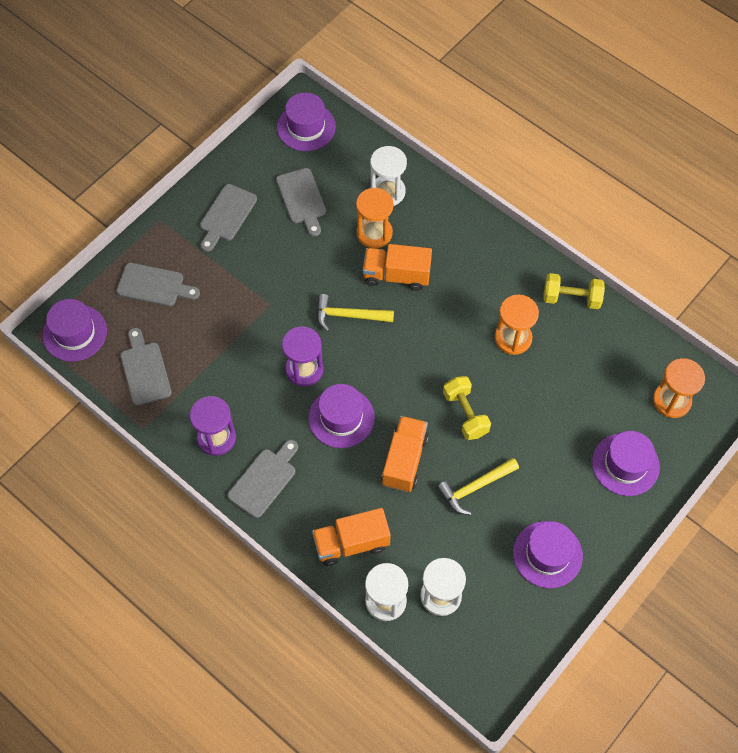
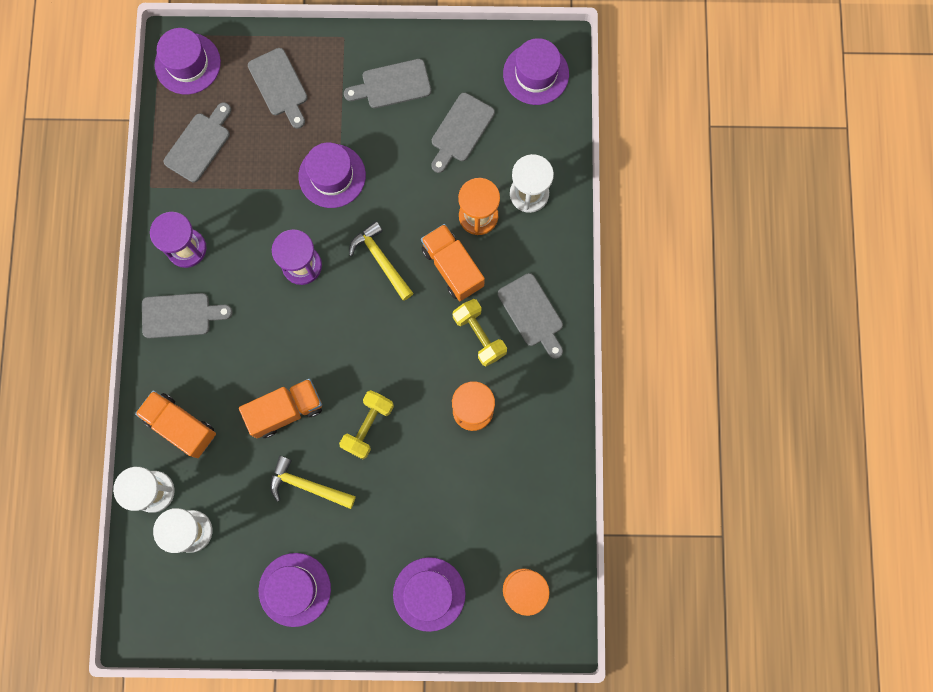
camera: 50 degrees right, 15 degrees up
purple hat [308,384,375,448] -> purple hat moved to [298,143,366,208]
yellow dumbbell [544,273,605,309] -> yellow dumbbell moved to [453,299,507,366]
none -> grey cutting board [498,273,563,359]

* * * *

● Task brief
Go through the listing above and copy each line in which the string "moved" is found.

● Output of the task
purple hat [308,384,375,448] -> purple hat moved to [298,143,366,208]
yellow dumbbell [544,273,605,309] -> yellow dumbbell moved to [453,299,507,366]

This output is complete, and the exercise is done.